WRITTEN REQUEST -
Starting at the line with "Segment stroma.", transcribe each line through the final one, both included, and add nothing.
··· DATA SHOWN
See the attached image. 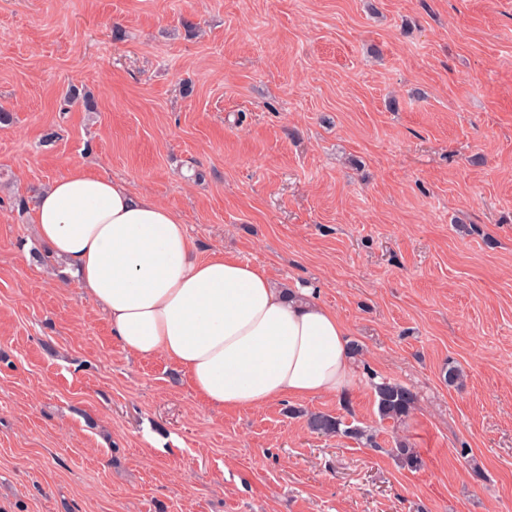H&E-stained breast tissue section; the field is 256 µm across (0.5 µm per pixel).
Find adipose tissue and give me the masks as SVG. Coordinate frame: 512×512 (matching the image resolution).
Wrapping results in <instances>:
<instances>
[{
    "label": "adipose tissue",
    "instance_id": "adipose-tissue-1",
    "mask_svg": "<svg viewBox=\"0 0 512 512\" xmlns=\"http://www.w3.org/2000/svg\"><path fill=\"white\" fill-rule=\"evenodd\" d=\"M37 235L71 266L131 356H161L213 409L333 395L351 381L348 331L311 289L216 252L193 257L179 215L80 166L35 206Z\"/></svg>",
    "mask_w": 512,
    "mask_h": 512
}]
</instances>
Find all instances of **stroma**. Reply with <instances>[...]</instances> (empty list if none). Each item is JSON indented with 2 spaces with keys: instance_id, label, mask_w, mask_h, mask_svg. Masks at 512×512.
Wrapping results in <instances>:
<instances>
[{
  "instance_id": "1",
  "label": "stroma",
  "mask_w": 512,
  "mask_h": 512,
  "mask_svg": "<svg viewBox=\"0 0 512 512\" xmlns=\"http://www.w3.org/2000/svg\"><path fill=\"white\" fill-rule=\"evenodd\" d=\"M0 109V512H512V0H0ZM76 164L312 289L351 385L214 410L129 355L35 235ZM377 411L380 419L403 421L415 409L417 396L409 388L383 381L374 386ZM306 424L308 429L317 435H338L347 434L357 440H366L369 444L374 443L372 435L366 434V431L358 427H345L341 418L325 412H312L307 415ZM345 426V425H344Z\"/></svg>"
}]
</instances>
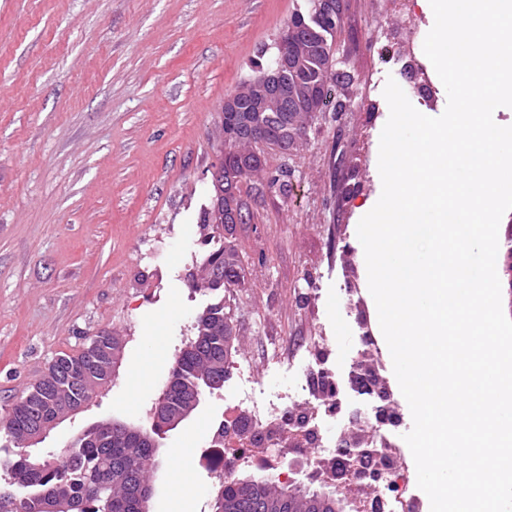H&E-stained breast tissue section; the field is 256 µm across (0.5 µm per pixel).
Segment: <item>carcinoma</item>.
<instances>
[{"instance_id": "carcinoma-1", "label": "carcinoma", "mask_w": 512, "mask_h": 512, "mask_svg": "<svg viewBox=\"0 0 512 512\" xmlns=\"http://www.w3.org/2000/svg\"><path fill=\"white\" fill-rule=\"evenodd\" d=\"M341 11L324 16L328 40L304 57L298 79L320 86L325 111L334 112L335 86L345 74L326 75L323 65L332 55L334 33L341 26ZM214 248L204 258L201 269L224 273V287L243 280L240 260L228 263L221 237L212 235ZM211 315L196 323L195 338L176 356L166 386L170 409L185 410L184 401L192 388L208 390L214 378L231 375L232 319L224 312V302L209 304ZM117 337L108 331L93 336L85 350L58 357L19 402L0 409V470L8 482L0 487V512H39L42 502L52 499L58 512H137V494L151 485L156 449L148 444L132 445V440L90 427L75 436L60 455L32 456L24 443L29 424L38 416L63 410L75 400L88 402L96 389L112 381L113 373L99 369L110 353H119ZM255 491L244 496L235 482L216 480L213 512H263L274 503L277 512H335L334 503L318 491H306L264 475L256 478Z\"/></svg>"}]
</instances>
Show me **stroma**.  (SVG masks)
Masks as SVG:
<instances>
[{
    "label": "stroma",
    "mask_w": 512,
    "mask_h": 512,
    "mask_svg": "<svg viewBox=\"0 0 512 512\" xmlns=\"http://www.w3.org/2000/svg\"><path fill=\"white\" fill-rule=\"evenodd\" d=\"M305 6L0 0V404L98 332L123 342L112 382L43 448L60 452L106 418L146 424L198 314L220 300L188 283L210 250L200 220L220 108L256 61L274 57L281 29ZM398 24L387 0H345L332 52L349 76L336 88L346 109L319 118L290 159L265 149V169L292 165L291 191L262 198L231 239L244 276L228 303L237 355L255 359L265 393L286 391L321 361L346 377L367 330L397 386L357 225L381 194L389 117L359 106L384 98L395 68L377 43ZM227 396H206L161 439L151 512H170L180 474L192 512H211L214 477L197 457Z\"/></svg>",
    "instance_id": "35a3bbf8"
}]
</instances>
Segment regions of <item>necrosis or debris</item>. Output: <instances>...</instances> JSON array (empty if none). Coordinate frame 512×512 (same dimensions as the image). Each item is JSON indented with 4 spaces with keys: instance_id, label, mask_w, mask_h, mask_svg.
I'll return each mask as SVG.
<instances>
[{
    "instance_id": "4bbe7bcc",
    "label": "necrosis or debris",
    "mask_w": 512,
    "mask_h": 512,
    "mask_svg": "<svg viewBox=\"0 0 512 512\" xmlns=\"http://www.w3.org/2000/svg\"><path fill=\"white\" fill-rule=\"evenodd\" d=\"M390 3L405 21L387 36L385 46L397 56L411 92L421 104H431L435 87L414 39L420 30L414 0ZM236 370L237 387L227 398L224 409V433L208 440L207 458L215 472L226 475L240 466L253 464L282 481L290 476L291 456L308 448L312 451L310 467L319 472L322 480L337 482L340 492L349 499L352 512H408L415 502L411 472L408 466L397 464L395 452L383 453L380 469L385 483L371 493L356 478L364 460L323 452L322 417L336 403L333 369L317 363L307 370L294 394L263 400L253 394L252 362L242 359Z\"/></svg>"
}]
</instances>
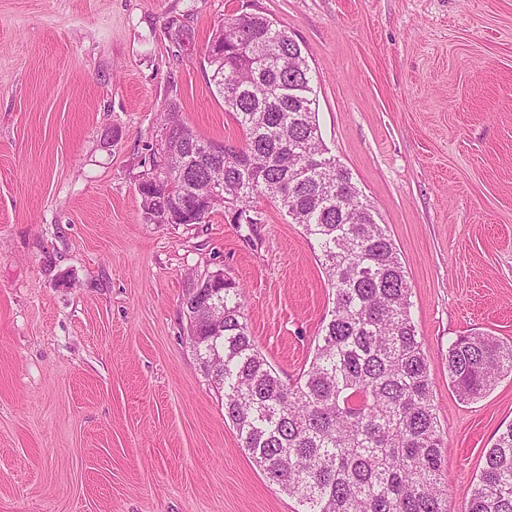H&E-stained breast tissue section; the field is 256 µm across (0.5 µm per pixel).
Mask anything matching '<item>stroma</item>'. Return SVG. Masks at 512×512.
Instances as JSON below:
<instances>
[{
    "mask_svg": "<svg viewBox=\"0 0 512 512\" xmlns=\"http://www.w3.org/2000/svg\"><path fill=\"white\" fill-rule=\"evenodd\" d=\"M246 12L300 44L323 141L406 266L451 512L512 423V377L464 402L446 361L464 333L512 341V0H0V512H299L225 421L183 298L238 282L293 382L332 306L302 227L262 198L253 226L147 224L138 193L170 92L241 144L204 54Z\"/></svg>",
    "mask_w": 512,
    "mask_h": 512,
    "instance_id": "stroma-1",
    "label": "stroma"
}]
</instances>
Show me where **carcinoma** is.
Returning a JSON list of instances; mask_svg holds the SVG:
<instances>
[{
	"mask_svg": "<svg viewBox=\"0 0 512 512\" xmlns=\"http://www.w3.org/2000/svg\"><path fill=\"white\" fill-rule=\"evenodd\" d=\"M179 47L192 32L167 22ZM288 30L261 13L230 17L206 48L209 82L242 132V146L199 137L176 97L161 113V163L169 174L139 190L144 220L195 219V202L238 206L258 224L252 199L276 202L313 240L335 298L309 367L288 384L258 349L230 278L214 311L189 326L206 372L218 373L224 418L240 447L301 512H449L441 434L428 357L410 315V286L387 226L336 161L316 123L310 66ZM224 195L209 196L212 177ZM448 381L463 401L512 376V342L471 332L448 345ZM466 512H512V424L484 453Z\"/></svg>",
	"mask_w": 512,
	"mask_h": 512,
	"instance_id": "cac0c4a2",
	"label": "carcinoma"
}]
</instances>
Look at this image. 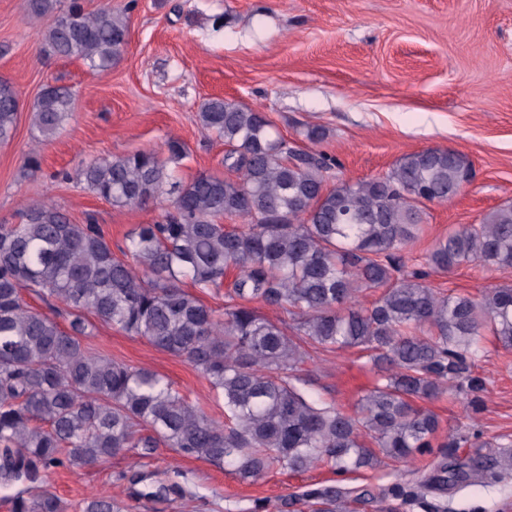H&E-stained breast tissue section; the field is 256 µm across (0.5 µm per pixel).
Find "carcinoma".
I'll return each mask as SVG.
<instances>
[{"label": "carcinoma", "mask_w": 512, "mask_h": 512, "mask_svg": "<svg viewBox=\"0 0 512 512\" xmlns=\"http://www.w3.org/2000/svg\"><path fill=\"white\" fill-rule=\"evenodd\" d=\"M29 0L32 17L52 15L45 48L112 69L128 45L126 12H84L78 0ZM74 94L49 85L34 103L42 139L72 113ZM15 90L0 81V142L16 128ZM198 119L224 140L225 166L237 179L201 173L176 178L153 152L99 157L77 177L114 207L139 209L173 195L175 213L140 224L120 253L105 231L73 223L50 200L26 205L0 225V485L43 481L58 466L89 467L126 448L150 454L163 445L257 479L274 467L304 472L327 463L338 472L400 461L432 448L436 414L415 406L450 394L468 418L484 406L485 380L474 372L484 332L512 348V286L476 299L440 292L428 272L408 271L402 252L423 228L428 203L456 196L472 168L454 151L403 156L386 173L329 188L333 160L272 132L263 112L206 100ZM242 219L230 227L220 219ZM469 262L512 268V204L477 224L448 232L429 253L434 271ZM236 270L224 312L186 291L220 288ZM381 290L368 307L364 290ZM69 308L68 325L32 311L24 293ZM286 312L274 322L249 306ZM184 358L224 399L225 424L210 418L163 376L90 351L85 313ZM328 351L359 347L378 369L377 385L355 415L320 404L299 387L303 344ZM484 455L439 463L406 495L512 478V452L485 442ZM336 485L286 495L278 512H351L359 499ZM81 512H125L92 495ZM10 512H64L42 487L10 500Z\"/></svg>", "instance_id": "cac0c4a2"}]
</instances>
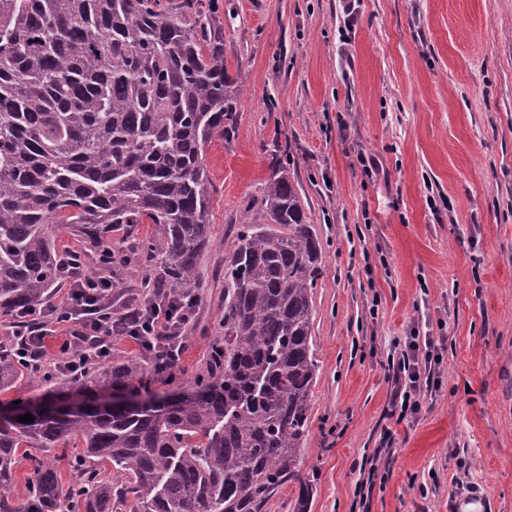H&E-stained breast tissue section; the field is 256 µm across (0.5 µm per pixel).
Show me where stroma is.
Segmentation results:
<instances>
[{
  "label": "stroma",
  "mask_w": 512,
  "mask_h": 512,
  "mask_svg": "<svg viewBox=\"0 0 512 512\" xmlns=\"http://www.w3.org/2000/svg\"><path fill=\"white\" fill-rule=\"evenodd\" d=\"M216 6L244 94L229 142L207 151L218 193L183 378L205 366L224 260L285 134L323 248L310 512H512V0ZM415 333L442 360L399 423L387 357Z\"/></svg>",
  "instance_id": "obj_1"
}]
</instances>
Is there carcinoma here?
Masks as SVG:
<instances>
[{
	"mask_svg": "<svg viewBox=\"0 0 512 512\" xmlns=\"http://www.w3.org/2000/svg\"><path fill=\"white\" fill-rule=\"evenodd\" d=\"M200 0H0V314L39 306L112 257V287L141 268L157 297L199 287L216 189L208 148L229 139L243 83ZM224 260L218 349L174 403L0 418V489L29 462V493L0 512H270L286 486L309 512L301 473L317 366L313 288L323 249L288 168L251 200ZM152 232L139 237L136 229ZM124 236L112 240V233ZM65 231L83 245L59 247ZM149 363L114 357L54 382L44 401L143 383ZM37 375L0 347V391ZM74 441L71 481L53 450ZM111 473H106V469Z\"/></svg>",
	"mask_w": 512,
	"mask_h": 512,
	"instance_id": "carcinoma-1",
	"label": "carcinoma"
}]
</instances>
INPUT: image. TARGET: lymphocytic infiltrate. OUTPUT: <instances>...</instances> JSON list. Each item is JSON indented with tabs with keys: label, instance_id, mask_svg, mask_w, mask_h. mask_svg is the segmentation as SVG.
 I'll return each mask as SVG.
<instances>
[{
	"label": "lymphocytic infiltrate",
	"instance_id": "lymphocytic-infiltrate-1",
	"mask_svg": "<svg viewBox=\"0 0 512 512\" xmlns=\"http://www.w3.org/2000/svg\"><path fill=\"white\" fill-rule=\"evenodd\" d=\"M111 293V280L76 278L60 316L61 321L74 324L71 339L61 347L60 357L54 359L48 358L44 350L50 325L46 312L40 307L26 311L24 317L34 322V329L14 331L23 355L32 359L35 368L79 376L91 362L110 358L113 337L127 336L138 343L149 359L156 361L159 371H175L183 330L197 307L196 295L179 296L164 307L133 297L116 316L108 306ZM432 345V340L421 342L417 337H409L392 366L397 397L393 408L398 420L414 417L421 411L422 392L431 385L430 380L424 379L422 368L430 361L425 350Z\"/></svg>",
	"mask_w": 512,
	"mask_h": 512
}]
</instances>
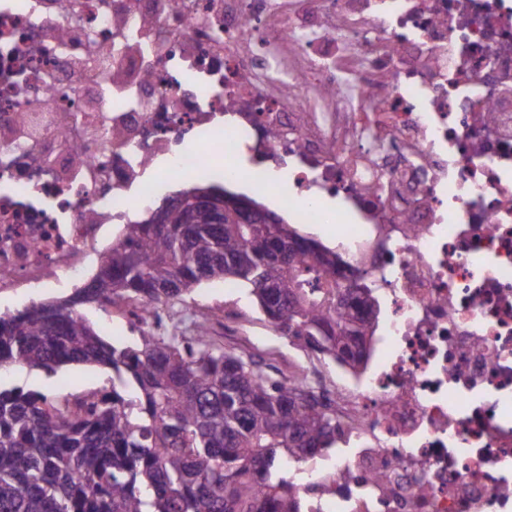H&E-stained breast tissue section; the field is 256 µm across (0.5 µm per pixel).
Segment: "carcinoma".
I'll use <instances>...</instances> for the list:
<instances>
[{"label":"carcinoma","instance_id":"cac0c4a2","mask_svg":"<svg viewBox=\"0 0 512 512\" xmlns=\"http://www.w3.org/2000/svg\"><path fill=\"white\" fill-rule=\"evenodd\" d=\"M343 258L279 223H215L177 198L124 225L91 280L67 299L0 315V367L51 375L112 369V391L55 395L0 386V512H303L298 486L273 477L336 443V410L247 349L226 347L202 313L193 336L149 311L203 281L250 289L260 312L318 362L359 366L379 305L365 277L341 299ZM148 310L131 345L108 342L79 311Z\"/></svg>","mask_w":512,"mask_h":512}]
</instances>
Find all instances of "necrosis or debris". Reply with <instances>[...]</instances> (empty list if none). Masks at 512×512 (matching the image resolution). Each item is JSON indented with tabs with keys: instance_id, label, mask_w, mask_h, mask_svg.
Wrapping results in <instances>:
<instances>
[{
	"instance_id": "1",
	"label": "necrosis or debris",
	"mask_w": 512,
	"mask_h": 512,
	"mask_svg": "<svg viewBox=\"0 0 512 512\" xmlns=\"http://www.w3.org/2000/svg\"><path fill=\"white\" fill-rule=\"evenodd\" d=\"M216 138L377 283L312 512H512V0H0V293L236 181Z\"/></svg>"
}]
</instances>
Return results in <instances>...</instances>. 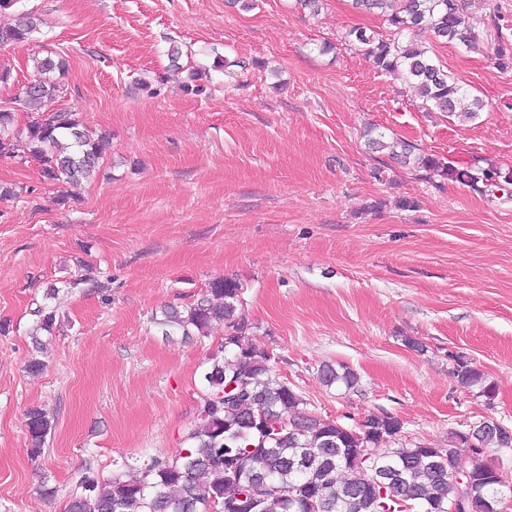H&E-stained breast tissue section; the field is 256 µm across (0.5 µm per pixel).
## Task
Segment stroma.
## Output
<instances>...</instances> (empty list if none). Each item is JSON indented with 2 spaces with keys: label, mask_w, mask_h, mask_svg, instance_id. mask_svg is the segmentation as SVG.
······
SOLUTION FOR THIS PROBLEM -
Segment stroma.
## Output
<instances>...</instances> (empty list if none). Each item is JSON indented with 2 spaces with keys: label, mask_w, mask_h, mask_svg, instance_id. mask_svg is the segmentation as SVG.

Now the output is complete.